▸ What is being asked
Lines from the one containing "[318, 146, 377, 230] (first image)" to the end of the data below are to be restated exactly, with both ends included and nothing else.

▸ Material provided
____________

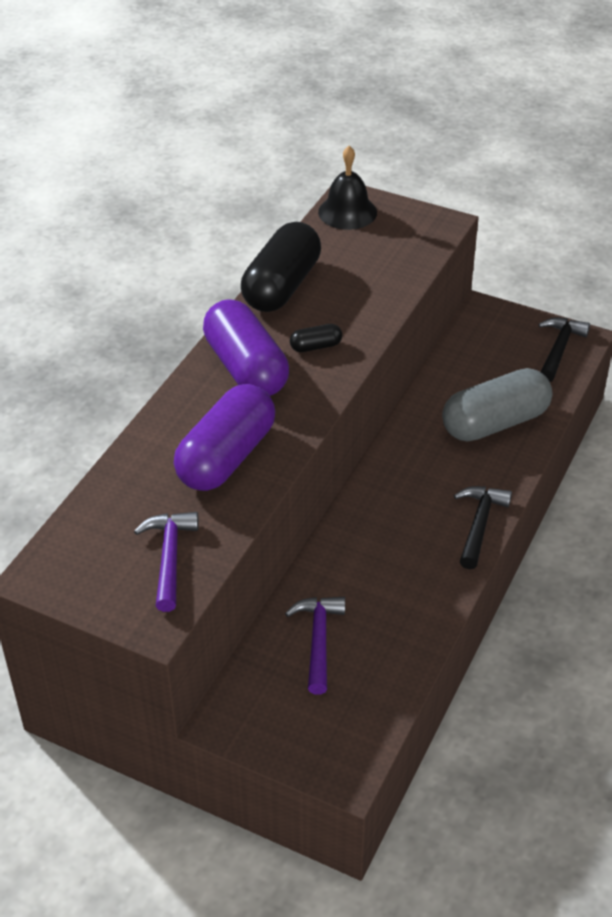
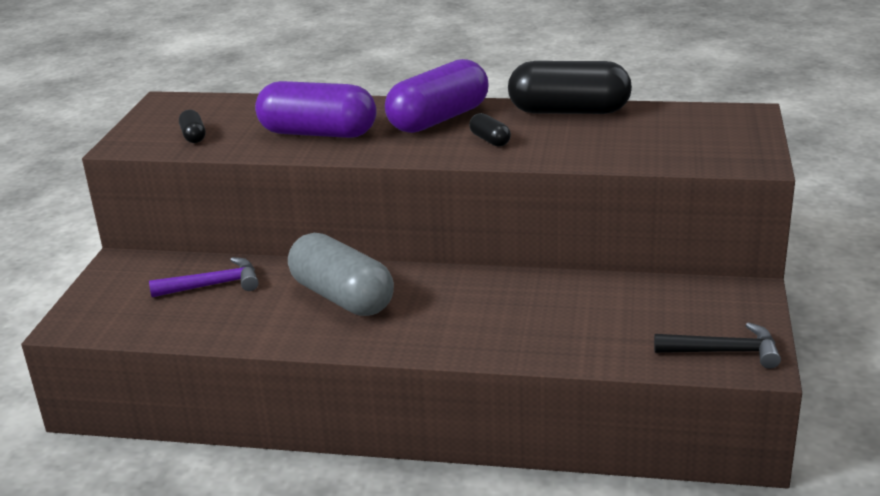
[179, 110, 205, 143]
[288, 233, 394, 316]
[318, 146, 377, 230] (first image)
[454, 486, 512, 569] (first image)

____________

▸ Written response
[318, 146, 377, 230] (first image)
[454, 486, 512, 569] (first image)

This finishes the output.